[Recorded data]
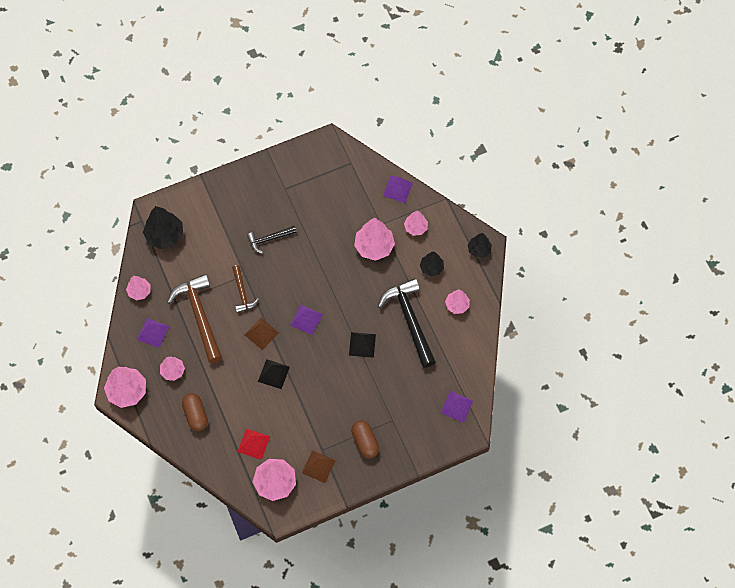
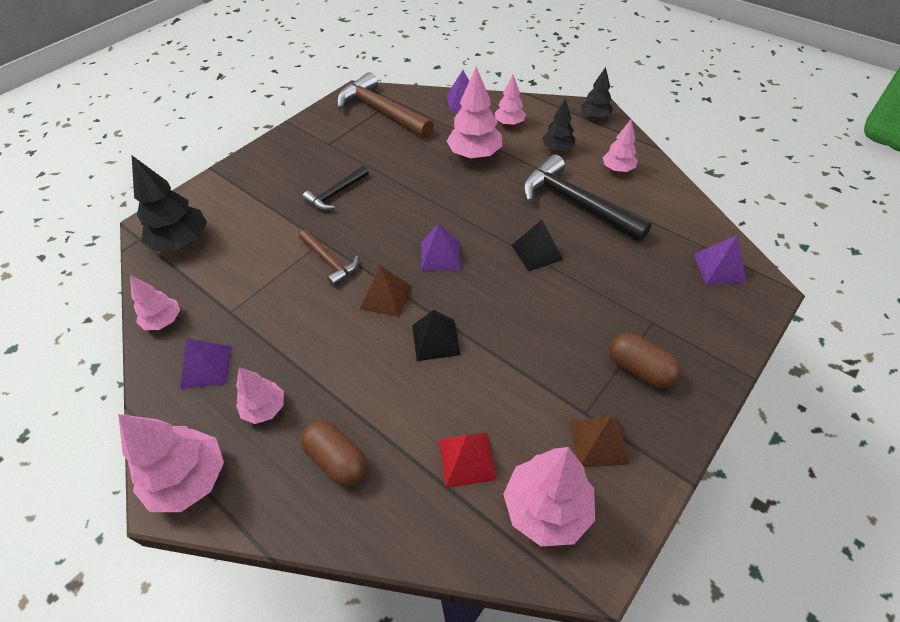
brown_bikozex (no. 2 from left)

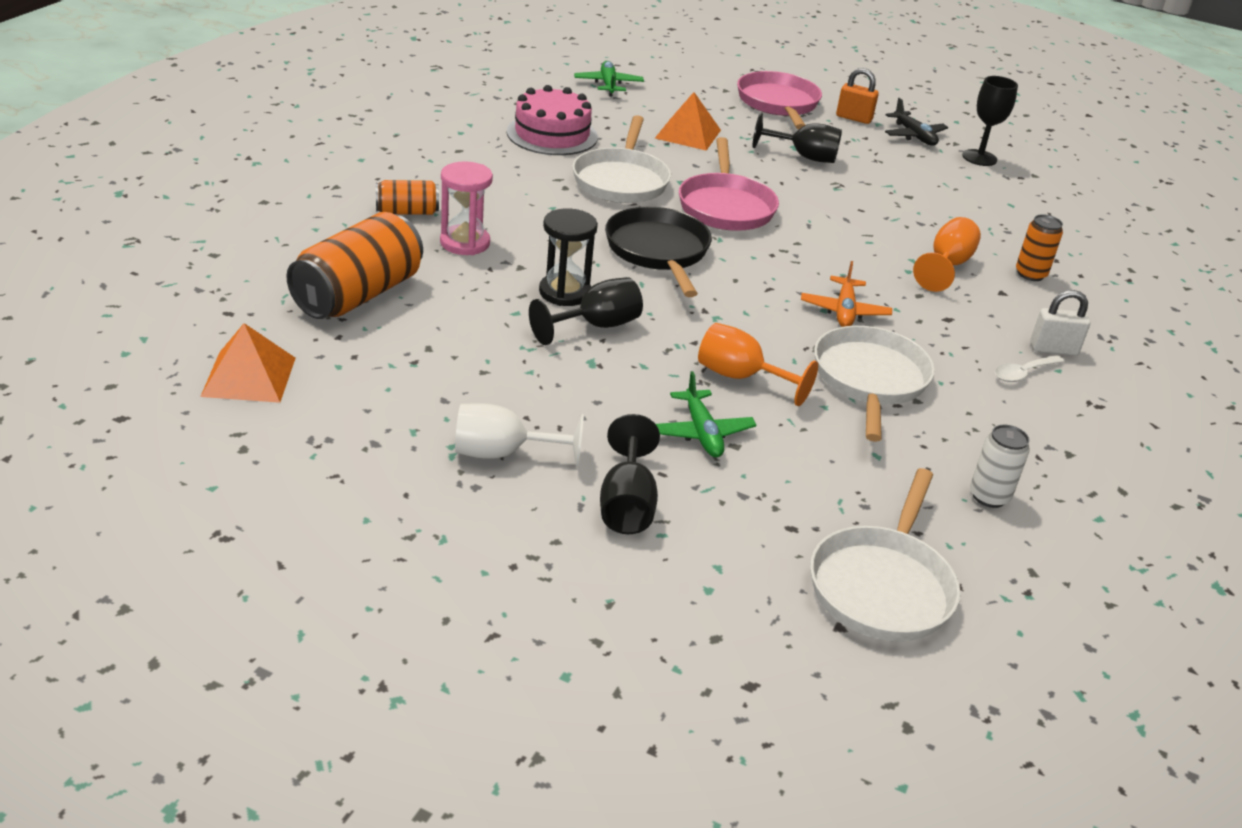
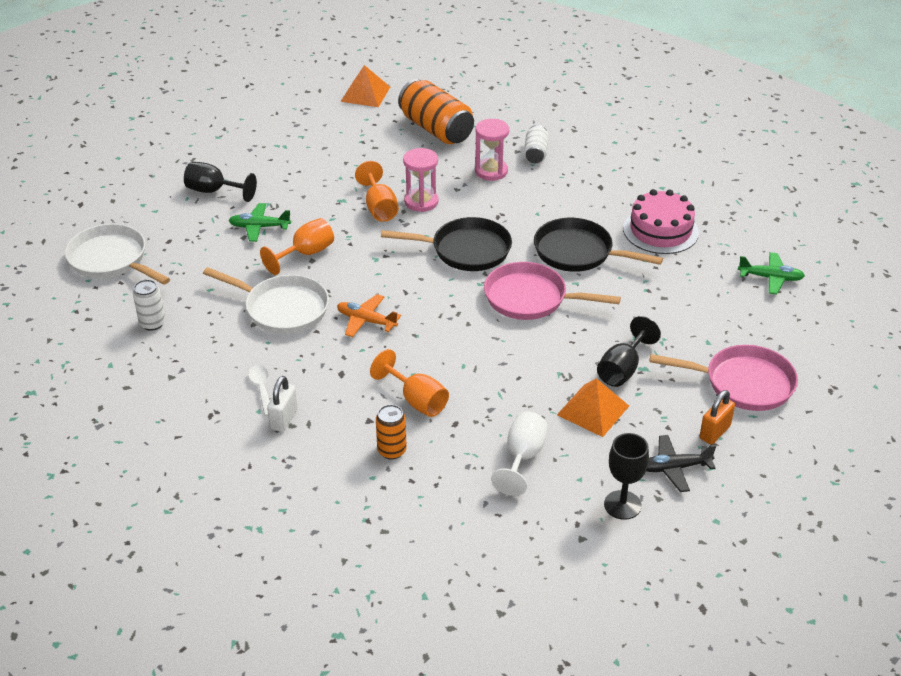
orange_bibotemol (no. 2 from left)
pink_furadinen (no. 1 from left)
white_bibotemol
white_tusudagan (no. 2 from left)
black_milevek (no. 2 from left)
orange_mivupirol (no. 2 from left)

- **What this task involves**
Repeat only the lines from the one holding "orange_bibotemol (no. 2 from left)" through the last line of the data.

- **Response area**
orange_bibotemol (no. 2 from left)
pink_furadinen (no. 1 from left)
white_bibotemol
white_tusudagan (no. 2 from left)
black_milevek (no. 2 from left)
orange_mivupirol (no. 2 from left)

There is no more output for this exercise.